**Problem details**
The response should contain all of the data below, reproduced exactly, and no pictures.

**Data extract**
________________________________________
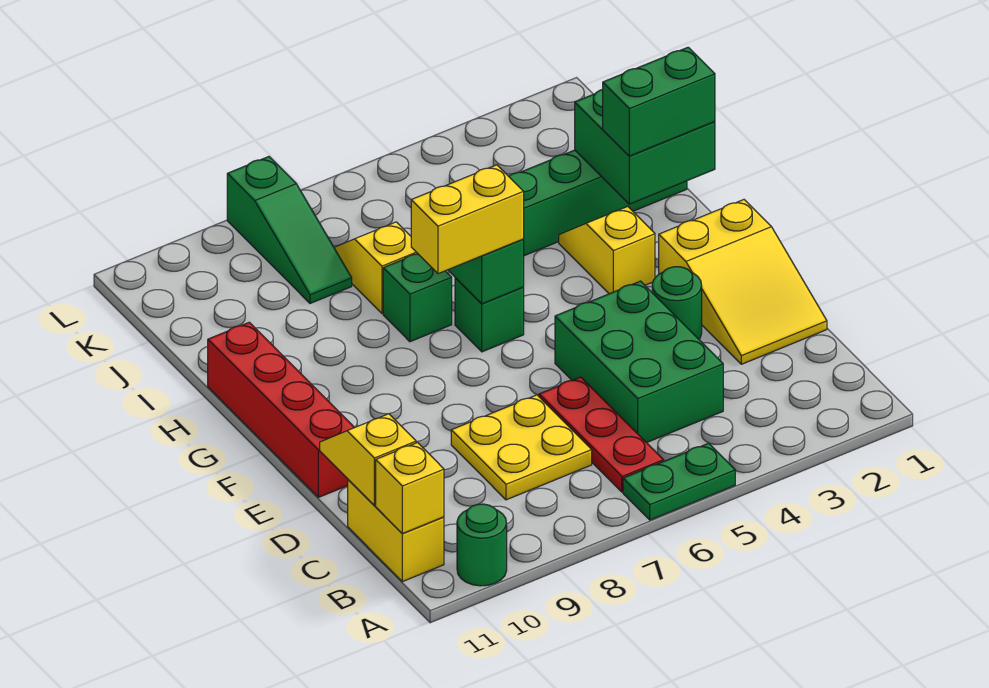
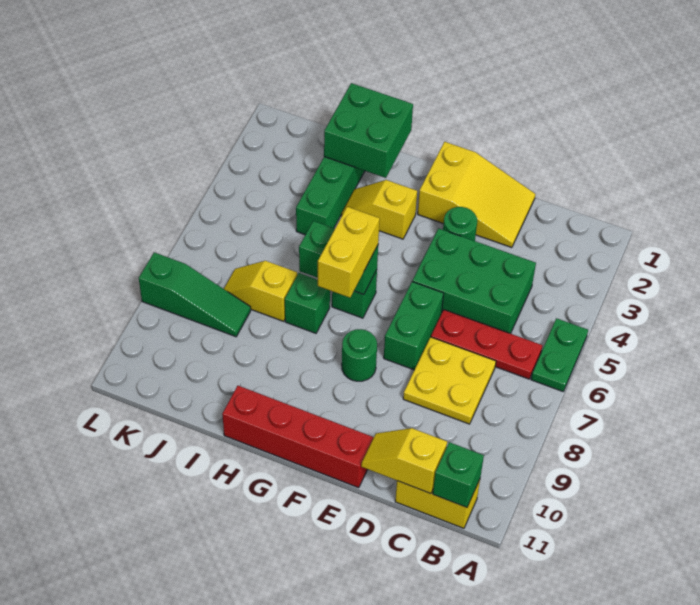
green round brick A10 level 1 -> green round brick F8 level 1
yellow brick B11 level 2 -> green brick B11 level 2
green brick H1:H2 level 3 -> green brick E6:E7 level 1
________________________________________
**Answer to this problem**
green round brick A10 level 1 -> green round brick F8 level 1
yellow brick B11 level 2 -> green brick B11 level 2
green brick H1:H2 level 3 -> green brick E6:E7 level 1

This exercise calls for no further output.